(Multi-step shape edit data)
--
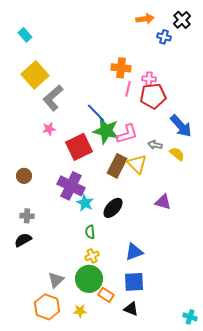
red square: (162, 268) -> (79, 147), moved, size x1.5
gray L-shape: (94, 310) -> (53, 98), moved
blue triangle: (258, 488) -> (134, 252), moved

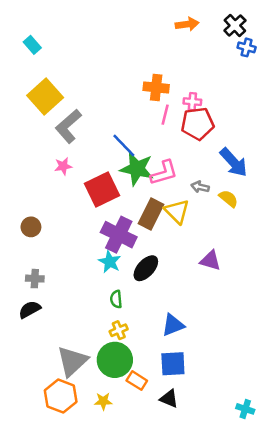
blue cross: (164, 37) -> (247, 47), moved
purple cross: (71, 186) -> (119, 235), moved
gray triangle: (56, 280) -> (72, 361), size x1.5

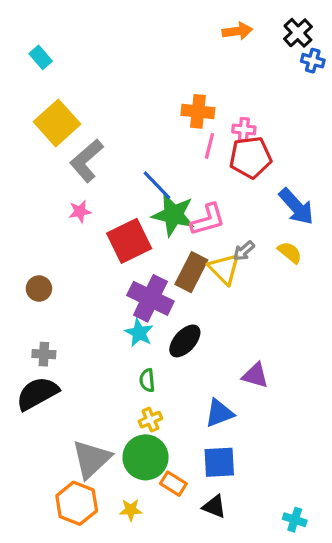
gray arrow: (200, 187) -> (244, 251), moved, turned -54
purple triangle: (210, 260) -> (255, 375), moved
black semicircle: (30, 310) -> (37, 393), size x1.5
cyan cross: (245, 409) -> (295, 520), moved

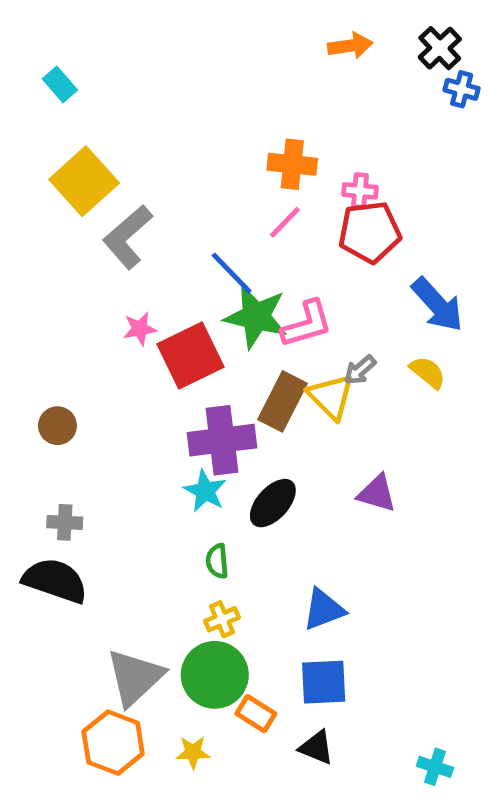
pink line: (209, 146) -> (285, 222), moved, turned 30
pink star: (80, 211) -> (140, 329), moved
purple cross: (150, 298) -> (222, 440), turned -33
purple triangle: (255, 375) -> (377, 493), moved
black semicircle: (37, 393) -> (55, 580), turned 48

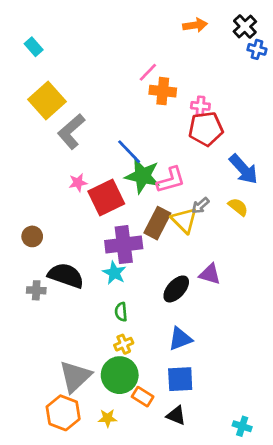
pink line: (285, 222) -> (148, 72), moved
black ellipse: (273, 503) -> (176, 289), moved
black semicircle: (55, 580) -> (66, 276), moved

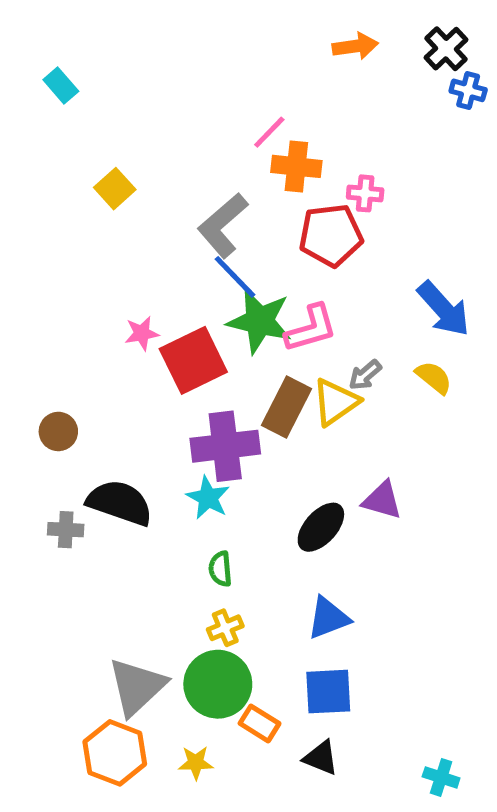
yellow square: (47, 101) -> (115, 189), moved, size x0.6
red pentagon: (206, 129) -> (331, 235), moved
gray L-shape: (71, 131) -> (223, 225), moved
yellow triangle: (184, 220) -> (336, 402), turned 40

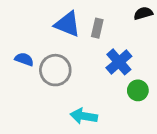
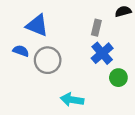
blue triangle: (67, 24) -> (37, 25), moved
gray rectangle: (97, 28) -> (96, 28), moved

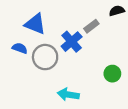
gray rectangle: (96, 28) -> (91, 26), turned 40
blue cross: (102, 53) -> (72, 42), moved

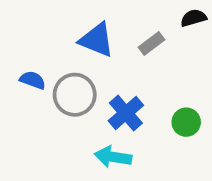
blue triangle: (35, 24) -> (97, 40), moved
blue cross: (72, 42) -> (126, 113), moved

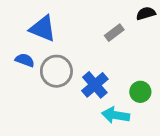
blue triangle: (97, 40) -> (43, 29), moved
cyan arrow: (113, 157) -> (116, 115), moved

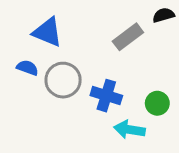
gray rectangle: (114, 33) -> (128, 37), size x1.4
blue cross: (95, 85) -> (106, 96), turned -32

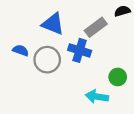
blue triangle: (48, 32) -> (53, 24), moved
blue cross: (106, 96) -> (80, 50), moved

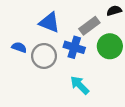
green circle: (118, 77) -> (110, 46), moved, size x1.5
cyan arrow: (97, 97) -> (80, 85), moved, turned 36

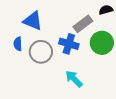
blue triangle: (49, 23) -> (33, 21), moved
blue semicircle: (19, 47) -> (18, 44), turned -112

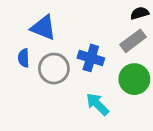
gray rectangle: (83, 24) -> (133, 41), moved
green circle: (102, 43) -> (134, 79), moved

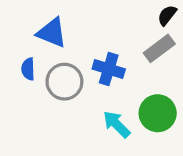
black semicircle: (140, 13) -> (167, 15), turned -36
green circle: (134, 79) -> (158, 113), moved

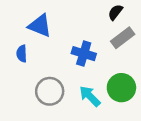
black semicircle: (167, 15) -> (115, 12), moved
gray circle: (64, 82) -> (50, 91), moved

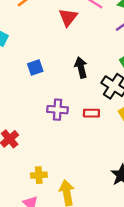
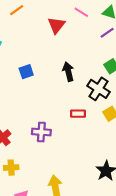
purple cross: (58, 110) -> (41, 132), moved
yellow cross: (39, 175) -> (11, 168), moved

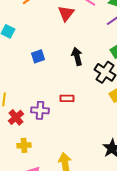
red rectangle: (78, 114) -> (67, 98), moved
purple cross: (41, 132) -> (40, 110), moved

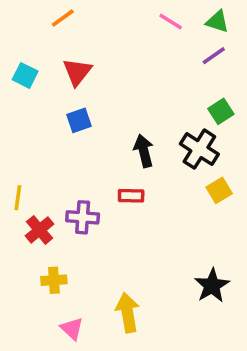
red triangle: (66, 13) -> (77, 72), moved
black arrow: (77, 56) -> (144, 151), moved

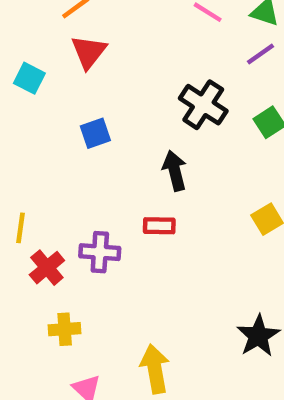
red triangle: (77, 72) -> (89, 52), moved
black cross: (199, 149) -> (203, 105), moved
--
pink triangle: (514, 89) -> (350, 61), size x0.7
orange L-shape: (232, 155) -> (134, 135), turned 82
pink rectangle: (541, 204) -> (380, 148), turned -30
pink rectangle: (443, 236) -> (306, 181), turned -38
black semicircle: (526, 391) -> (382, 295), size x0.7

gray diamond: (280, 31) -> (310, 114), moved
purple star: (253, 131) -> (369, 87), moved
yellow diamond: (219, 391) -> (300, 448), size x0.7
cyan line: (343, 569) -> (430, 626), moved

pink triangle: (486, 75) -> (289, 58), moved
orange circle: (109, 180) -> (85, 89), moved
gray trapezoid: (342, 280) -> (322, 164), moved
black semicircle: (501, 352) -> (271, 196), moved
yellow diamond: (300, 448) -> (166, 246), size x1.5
--
When copying from the data above, begin at the line containing "red square: (162, 268)" and end at the line containing "black semicircle: (30, 310)"; return those lines exactly and leave all pictures behind.

* _OUTPUT OF THE EXERCISE_:
red square: (162, 268) -> (79, 147), moved, size x1.5
gray L-shape: (94, 310) -> (53, 98), moved
blue triangle: (258, 488) -> (134, 252), moved

blue cross: (164, 37) -> (247, 47), moved
purple cross: (71, 186) -> (119, 235), moved
gray triangle: (56, 280) -> (72, 361), size x1.5

gray arrow: (200, 187) -> (244, 251), moved, turned -54
purple triangle: (210, 260) -> (255, 375), moved
black semicircle: (30, 310) -> (37, 393), size x1.5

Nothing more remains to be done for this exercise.